-- ABOUT THIS TASK --
Your output should consist solely of the lines from the one with "TFT3 pin CS: D10 -> D0" through the end of the records, reproduced exactly, both ends included.

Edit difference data
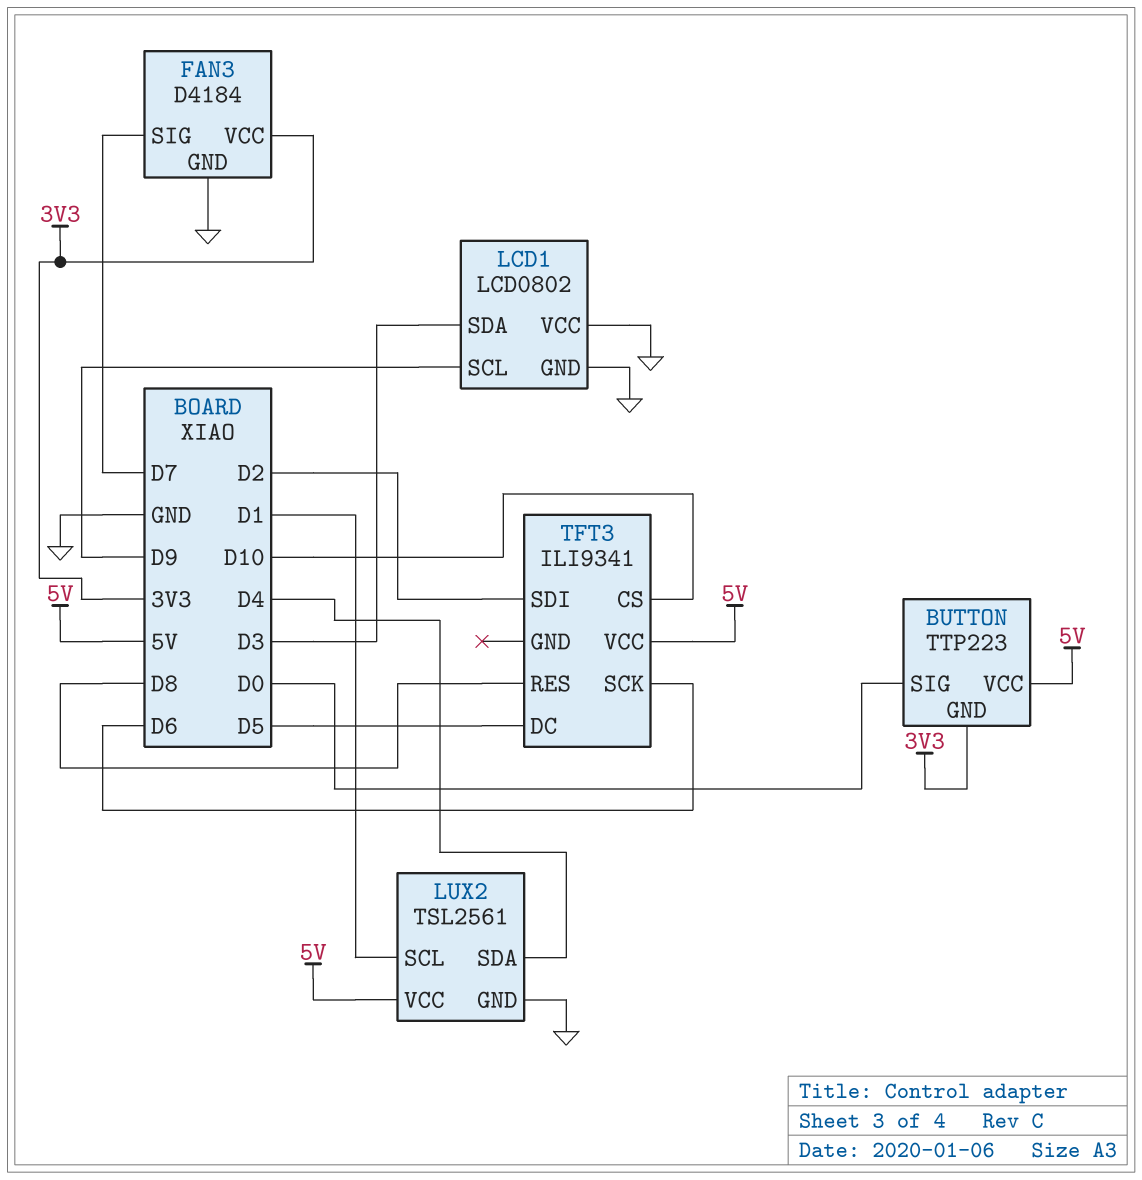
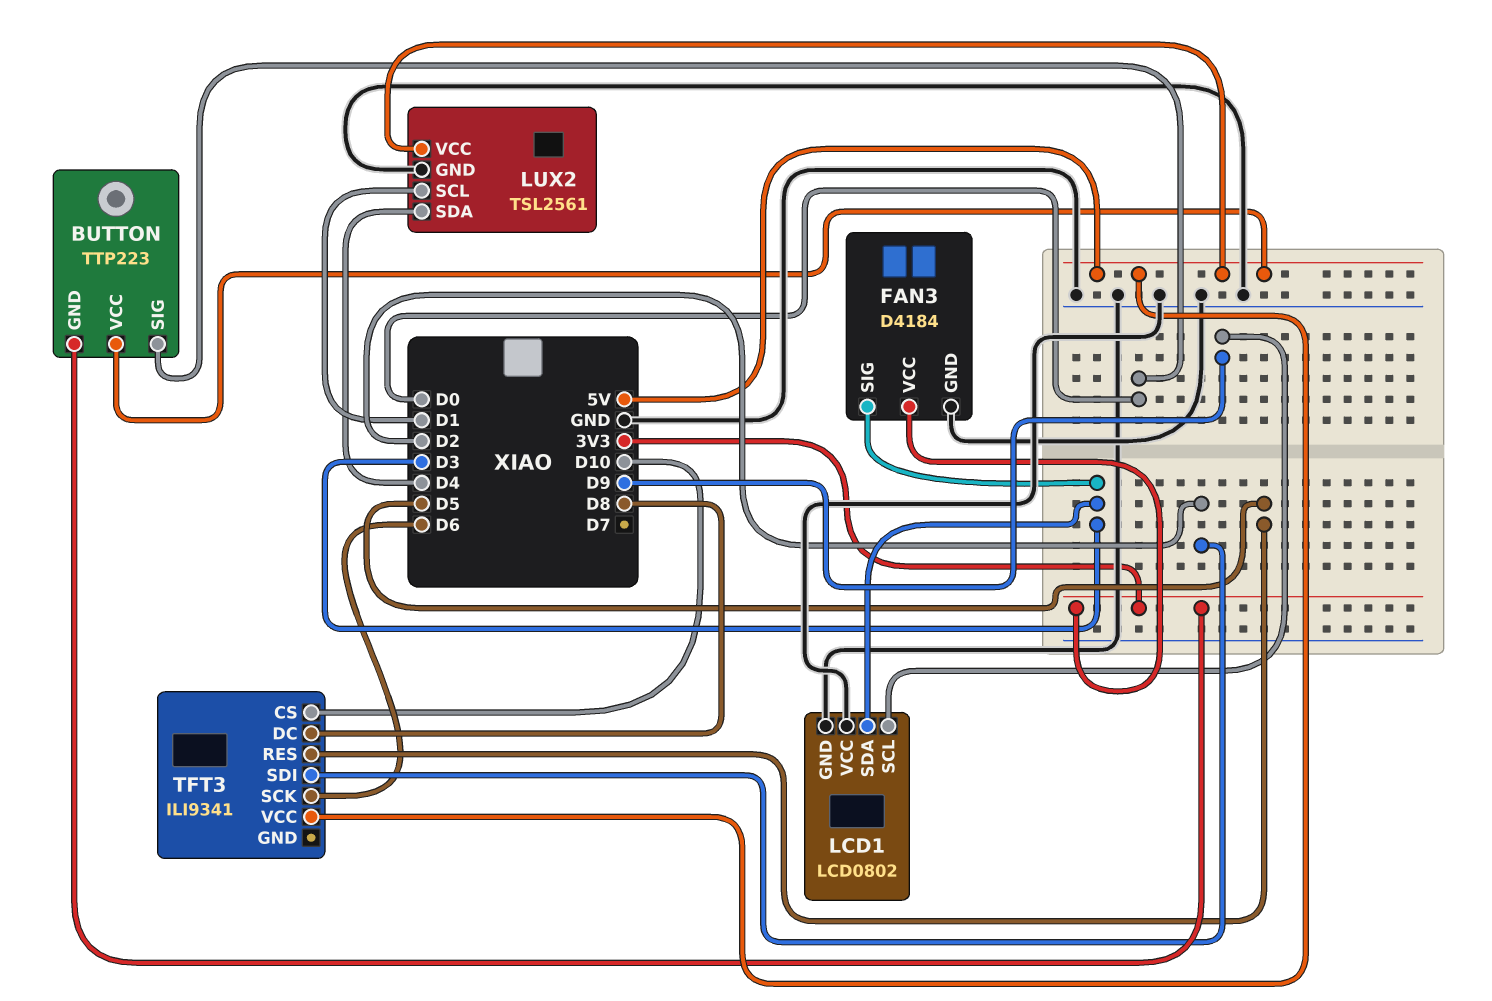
FAN3 pin SIG: D7 -> D3
TFT3 pin DC: D5 -> D8
TFT3 pin RES: D8 -> D5

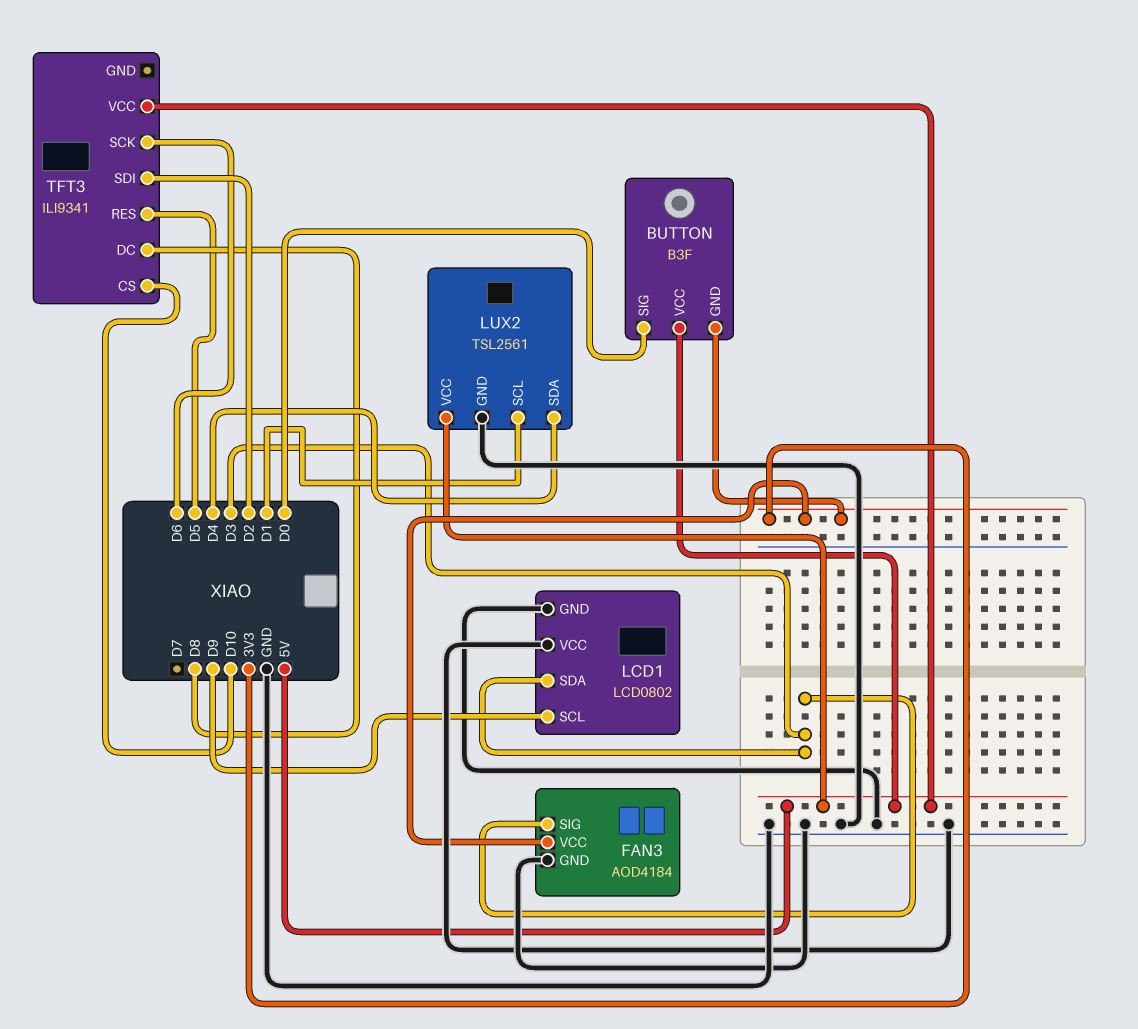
BUTTON: TTP223 -> B3F
FAN3: D4184 -> AOD4184

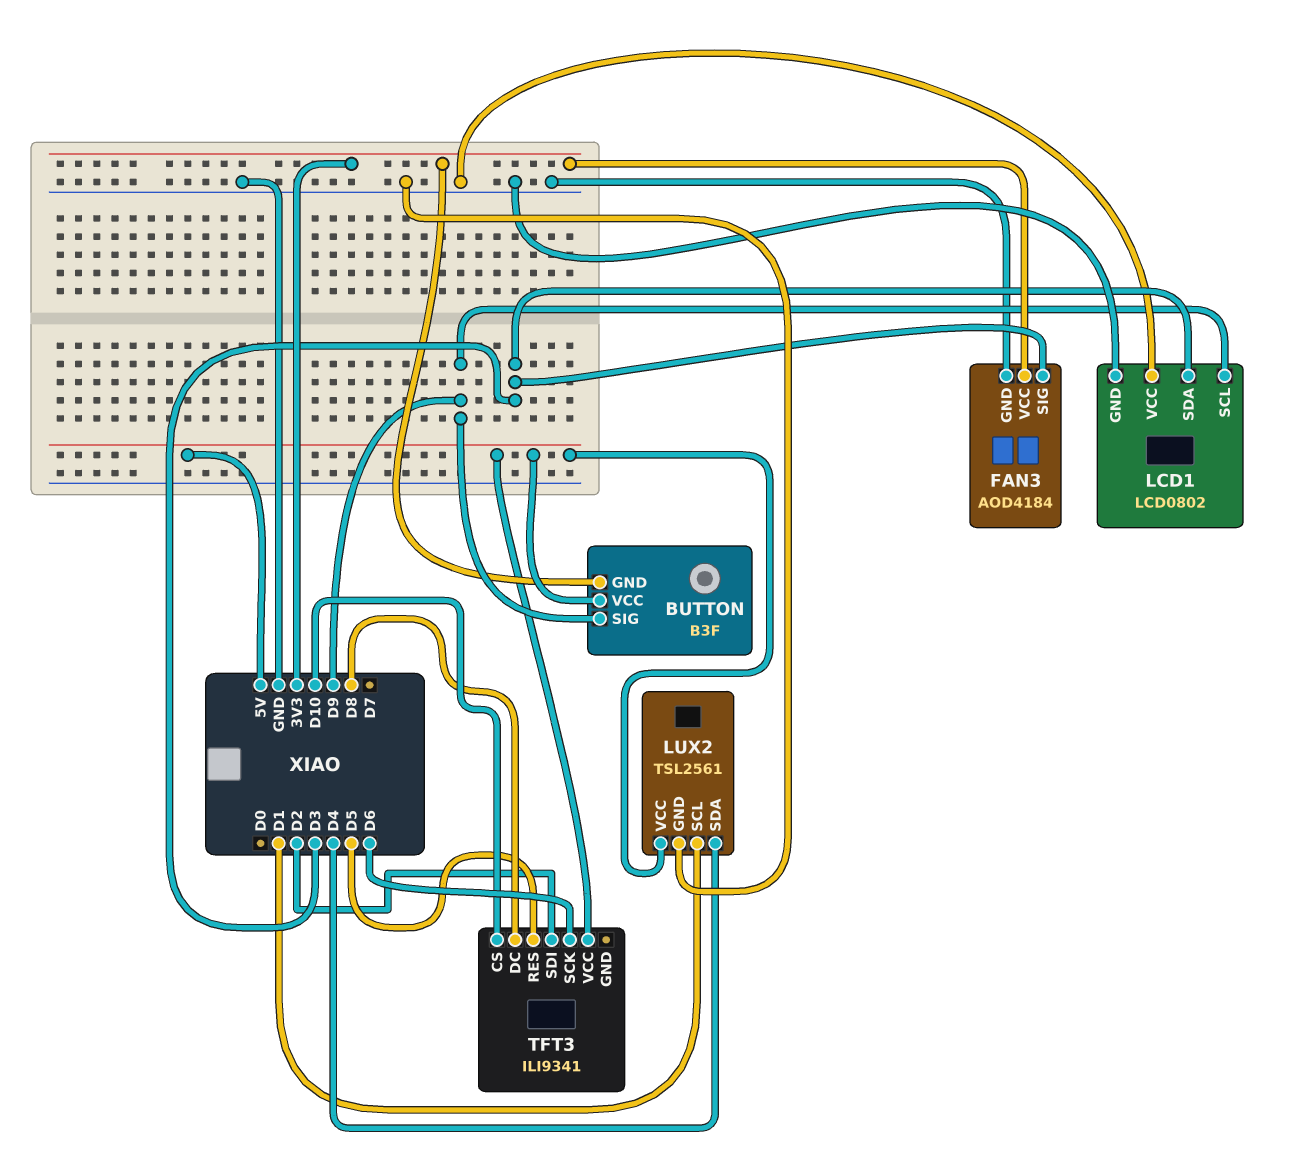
BUTTON pin SIG: D0 -> D9

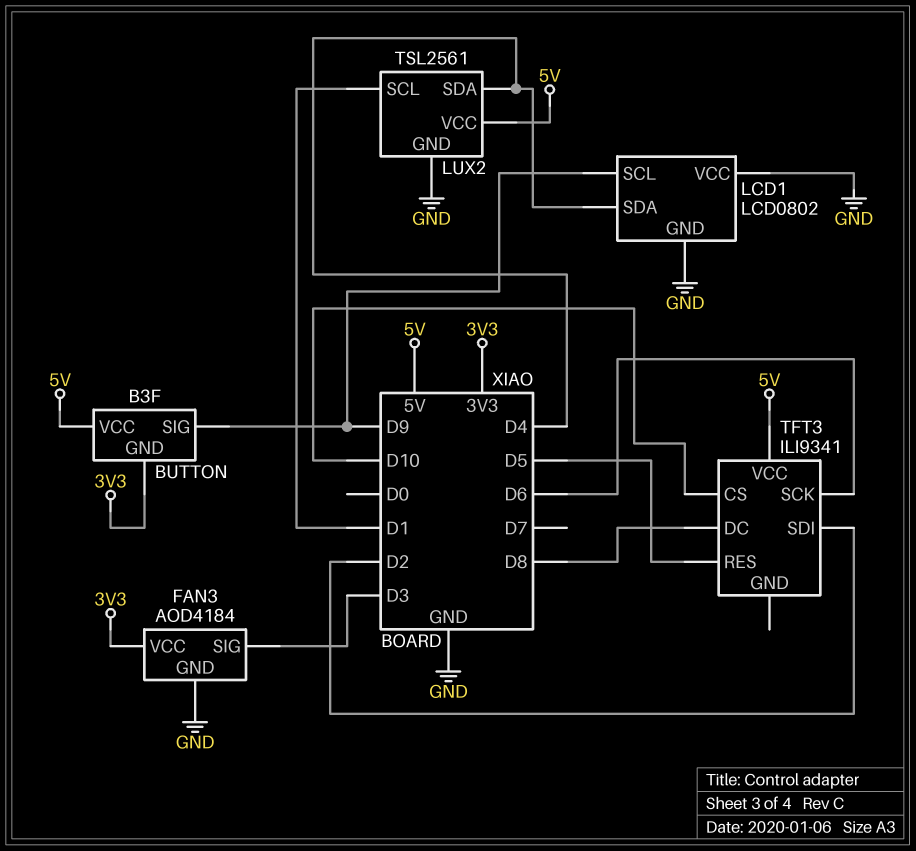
LCD1 pin SDA: D3 -> D4

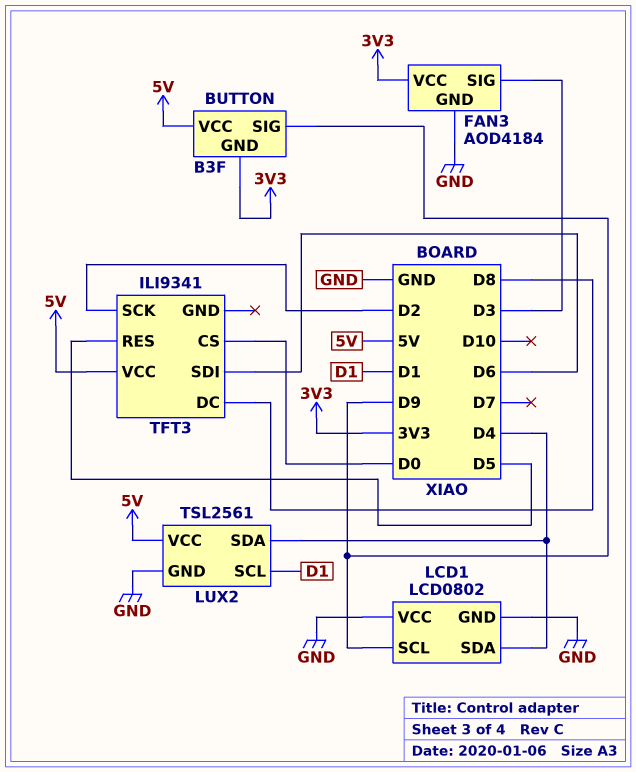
TFT3 pin CS: D10 -> D0
TFT3 pin SCK: D6 -> D2
TFT3 pin SDI: D2 -> D6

-- SOLUTION TO THIS PROBLEM --
TFT3 pin CS: D10 -> D0
TFT3 pin SCK: D6 -> D2
TFT3 pin SDI: D2 -> D6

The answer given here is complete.